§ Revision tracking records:
-- Opening Marker --

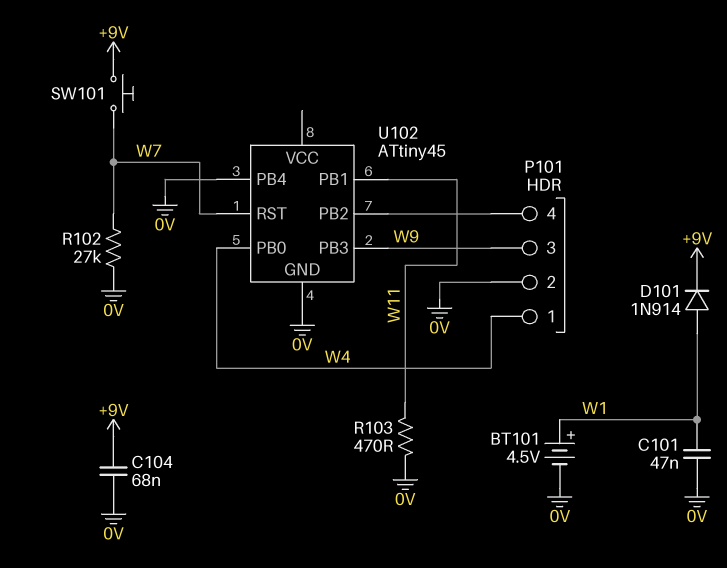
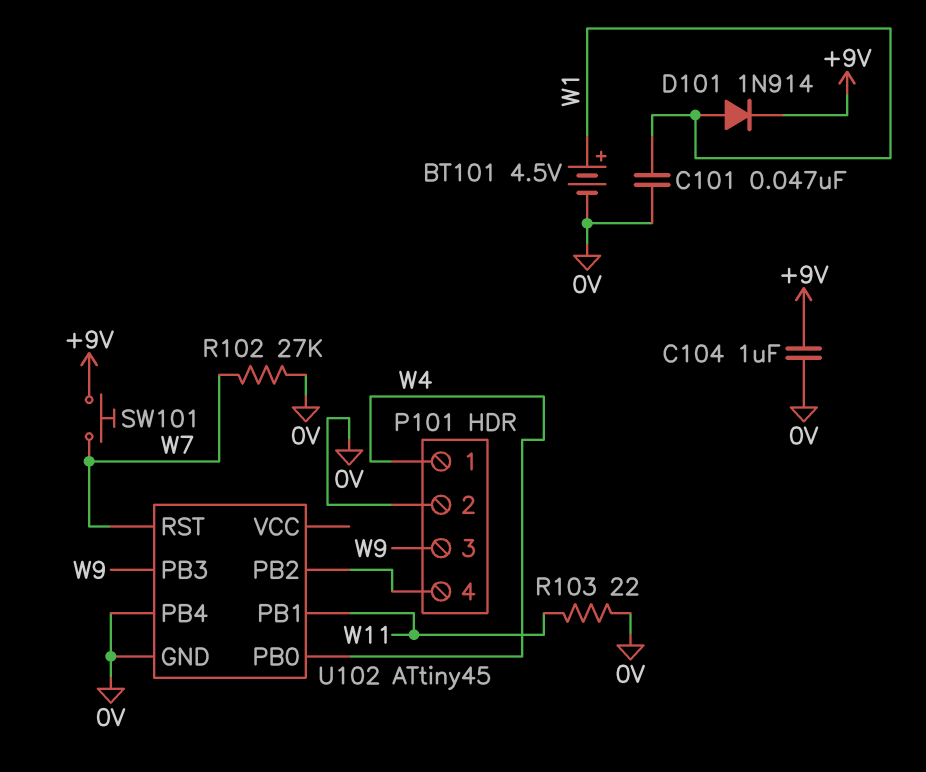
C104: 68nF (+9V, 0V) -> 1uF (+9V, 0V)
R103: 470 (0V, W11) -> 22 (0V, W11)

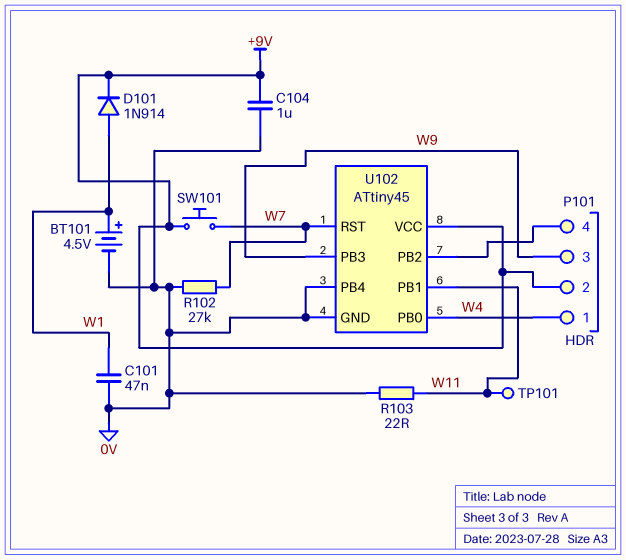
P101 pin 2: 0V -> +9V
TP101: none -> test point (W11)
U102 pin VCC: none -> +9V

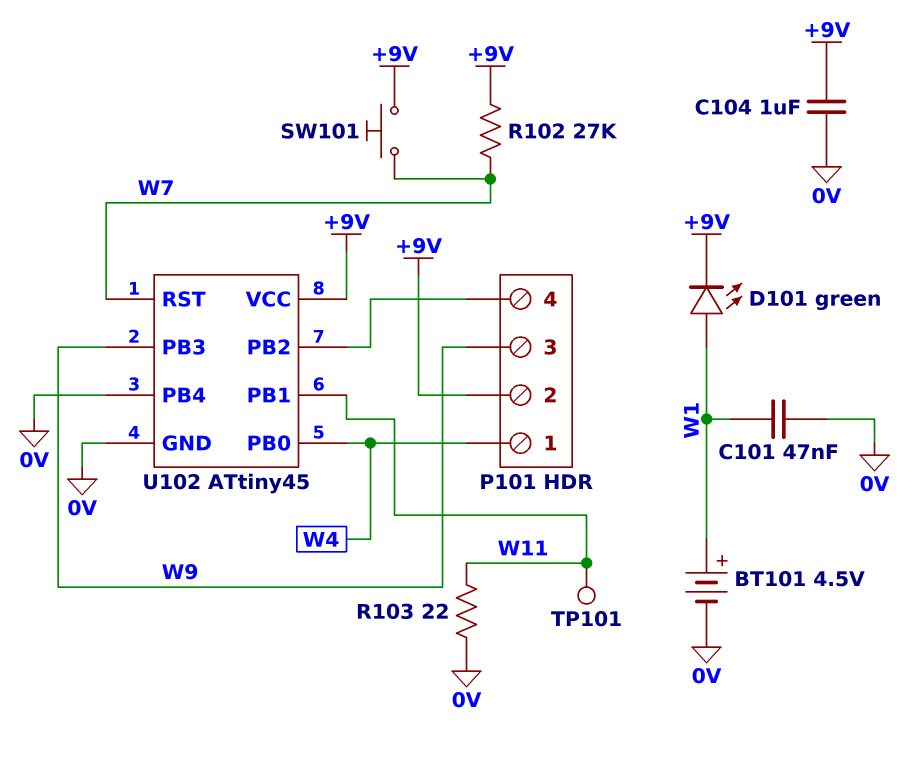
D101: diode 1N914 (A W1, K +9V) -> LED green (A W1, K +9V)
R102: 27k (0V, W7) -> 27k (+9V, W7)

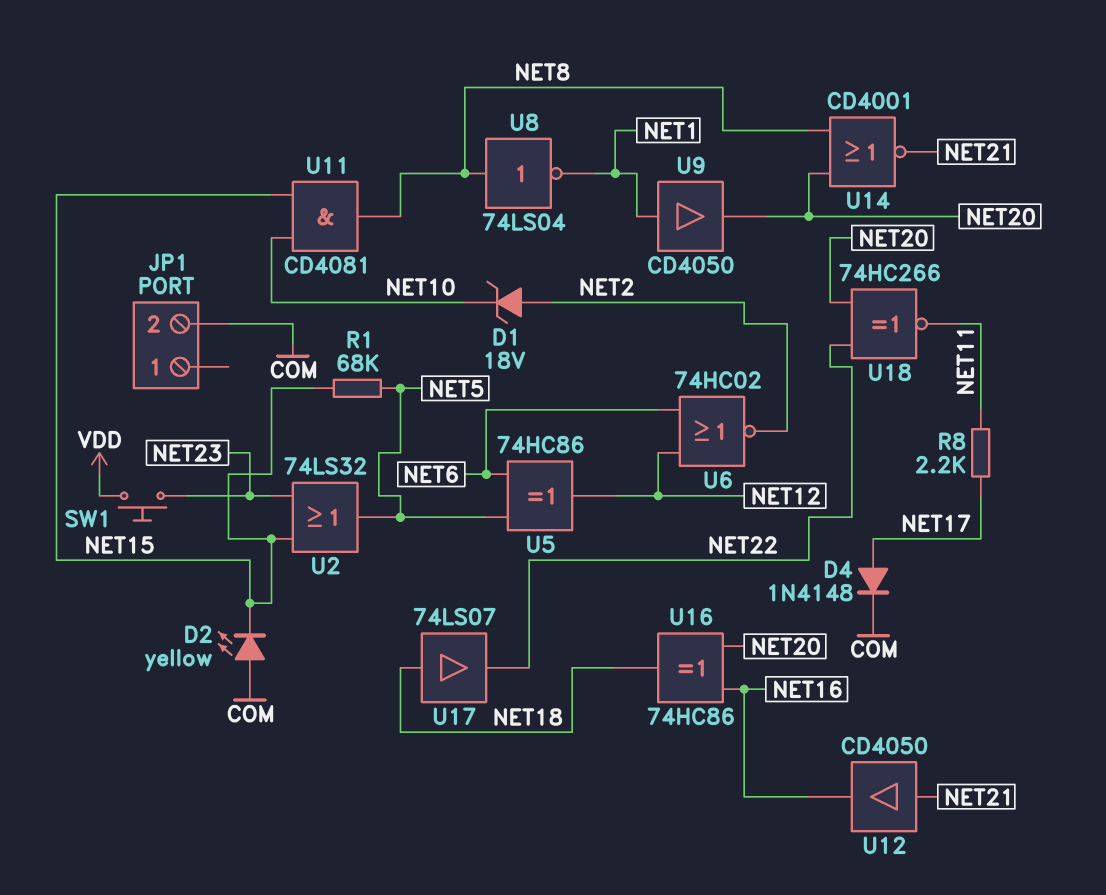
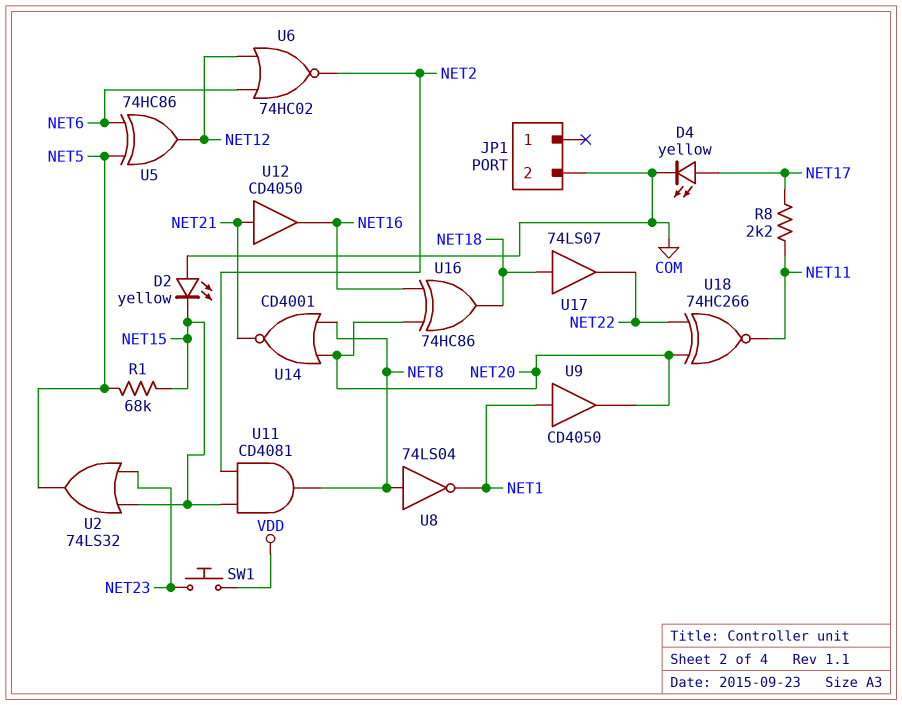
D1: zener 18V (A NET2, K NET10) -> none
D4: diode 1N4148 (A NET17, K COM) -> LED yellow (A NET17, K COM)
U11: AND CD4081 (in NET10, in NET15, out NET8) -> AND CD4081 (in NET2, in NET15, out NET8)

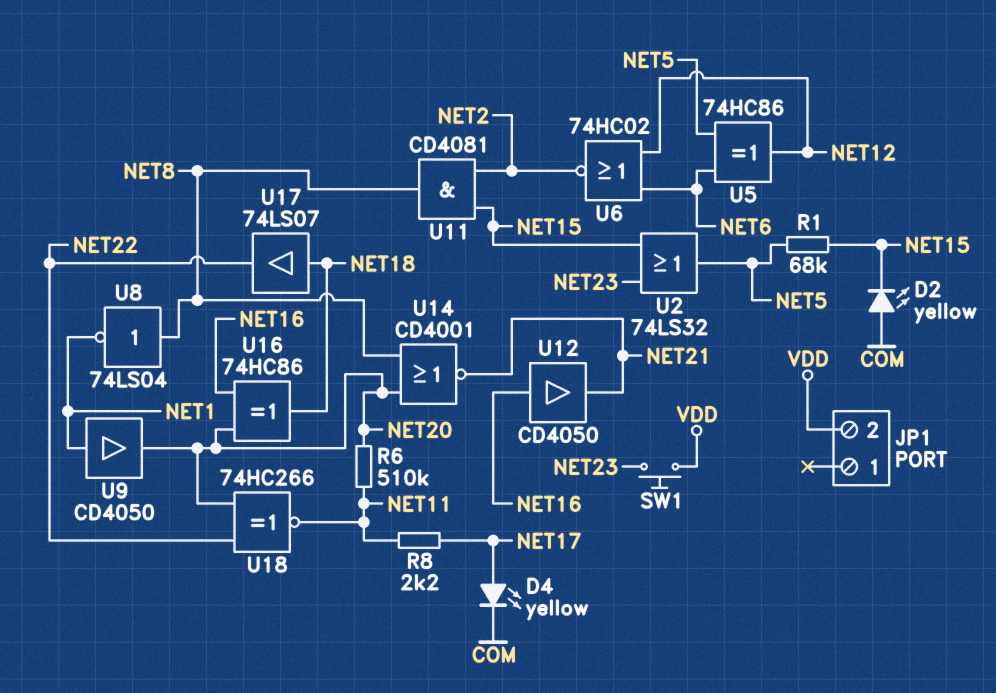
JP1 pin 2: COM -> VDD
R6: none -> 510k (NET11, NET20)
U12: buffer CD4050 (in NET21, out NET16) -> buffer CD4050 (in NET16, out NET21)

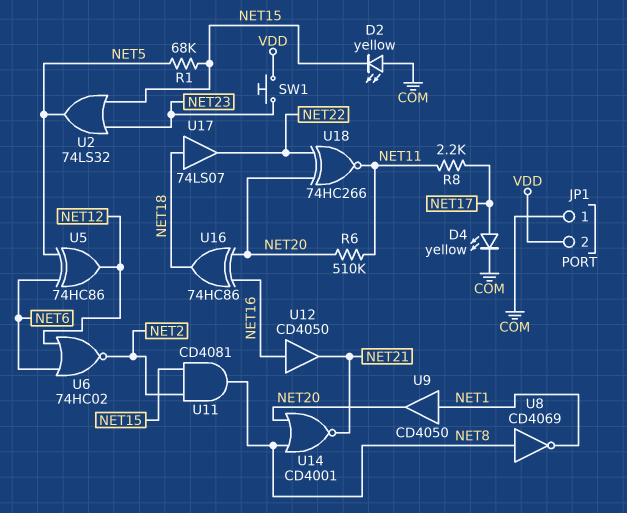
JP1 pin 1: none -> COM
U8: NOT 74LS04 (in NET8, out NET1) -> NOT CD4069 (in NET8, out NET1)

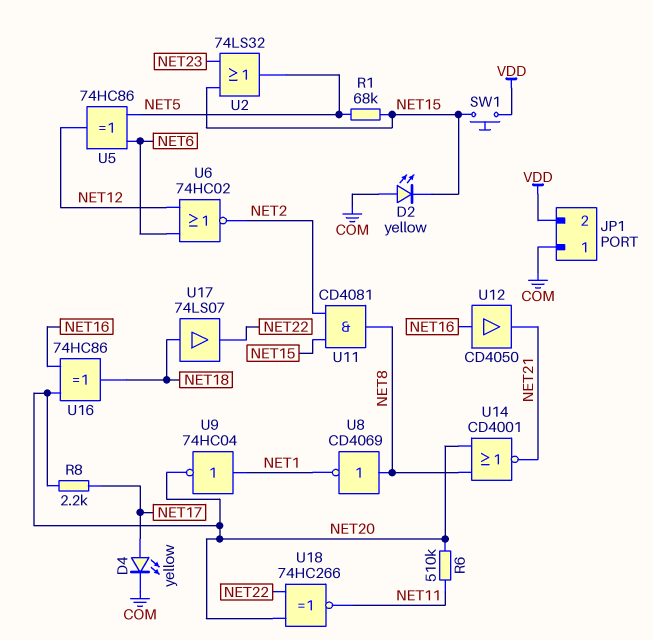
R8: 2.2k (NET11, NET17) -> 2.2k (NET17, NET20)
SW1: button (NET23, VDD) -> button (NET15, VDD)
U9: buffer CD4050 (in NET1, out NET20) -> NOT 74HC04 (in NET1, out NET20)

-- Closing Marker --

§ What is expected:
The pictures alone are to be left out when the data above is copied; all else must match exactly.

§ Your solution:
C104: 68nF (+9V, 0V) -> 1uF (+9V, 0V)
R103: 470 (0V, W11) -> 22 (0V, W11)

P101 pin 2: 0V -> +9V
TP101: none -> test point (W11)
U102 pin VCC: none -> +9V

D101: diode 1N914 (A W1, K +9V) -> LED green (A W1, K +9V)
R102: 27k (0V, W7) -> 27k (+9V, W7)

D1: zener 18V (A NET2, K NET10) -> none
D4: diode 1N4148 (A NET17, K COM) -> LED yellow (A NET17, K COM)
U11: AND CD4081 (in NET10, in NET15, out NET8) -> AND CD4081 (in NET2, in NET15, out NET8)

JP1 pin 2: COM -> VDD
R6: none -> 510k (NET11, NET20)
U12: buffer CD4050 (in NET21, out NET16) -> buffer CD4050 (in NET16, out NET21)

JP1 pin 1: none -> COM
U8: NOT 74LS04 (in NET8, out NET1) -> NOT CD4069 (in NET8, out NET1)

R8: 2.2k (NET11, NET17) -> 2.2k (NET17, NET20)
SW1: button (NET23, VDD) -> button (NET15, VDD)
U9: buffer CD4050 (in NET1, out NET20) -> NOT 74HC04 (in NET1, out NET20)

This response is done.